* Data for this task *

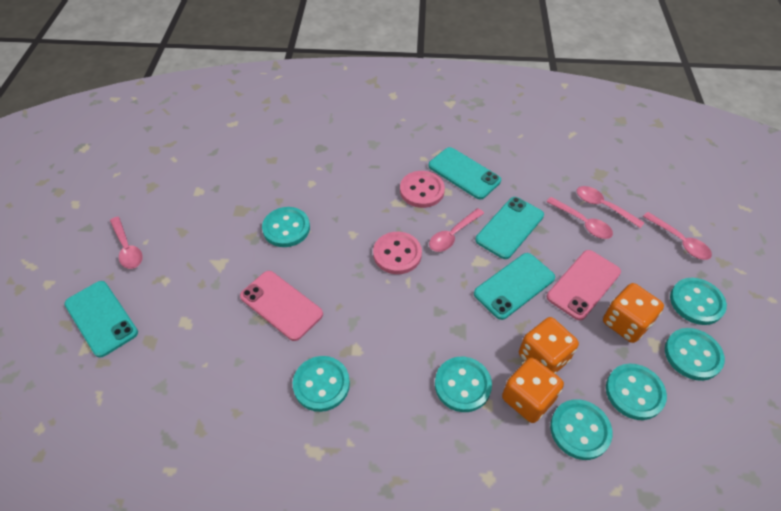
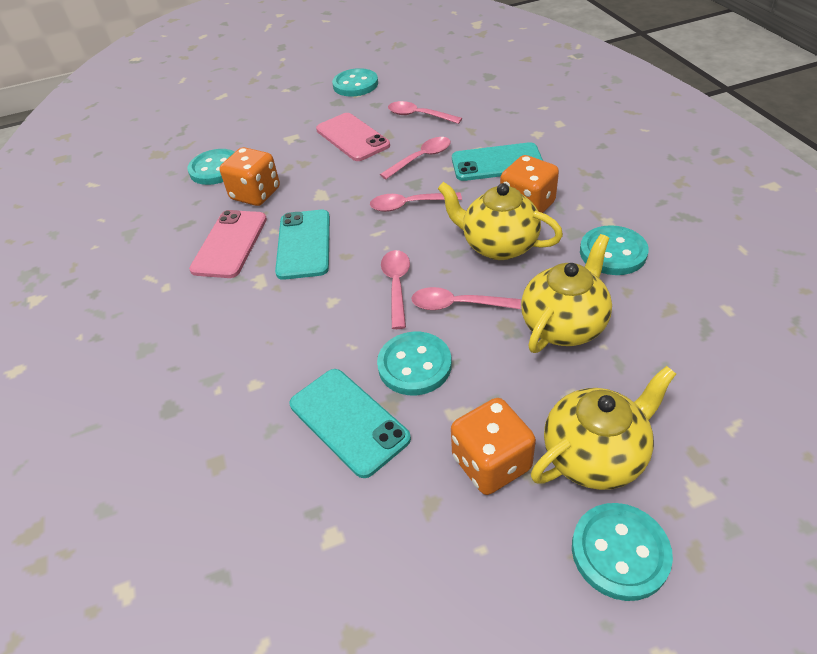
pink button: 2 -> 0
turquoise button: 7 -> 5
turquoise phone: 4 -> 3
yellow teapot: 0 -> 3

--

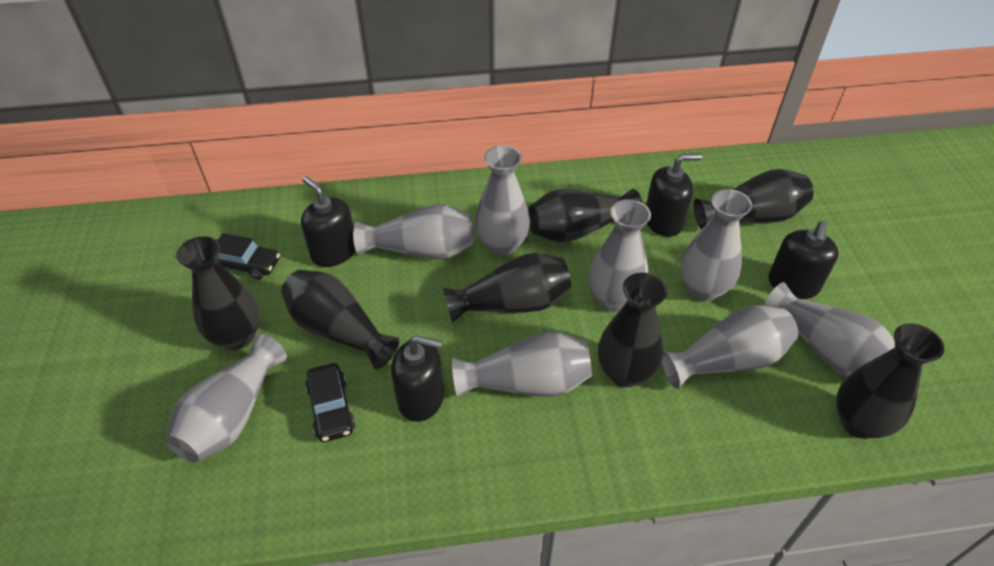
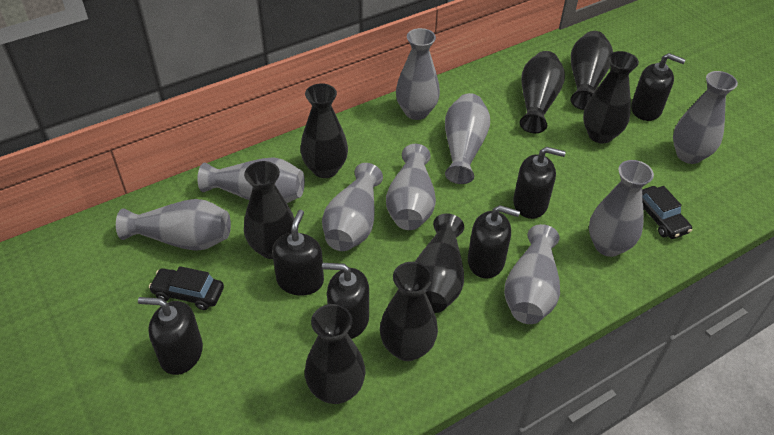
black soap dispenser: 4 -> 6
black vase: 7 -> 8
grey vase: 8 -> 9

* Assignment *
Could you repeat exactly the lines in the listing above from the one with "turquoise button: 7 -> 5" down to the one with "yellow teapot: 0 -> 3"? Include both of those lines.

* Response *
turquoise button: 7 -> 5
turquoise phone: 4 -> 3
yellow teapot: 0 -> 3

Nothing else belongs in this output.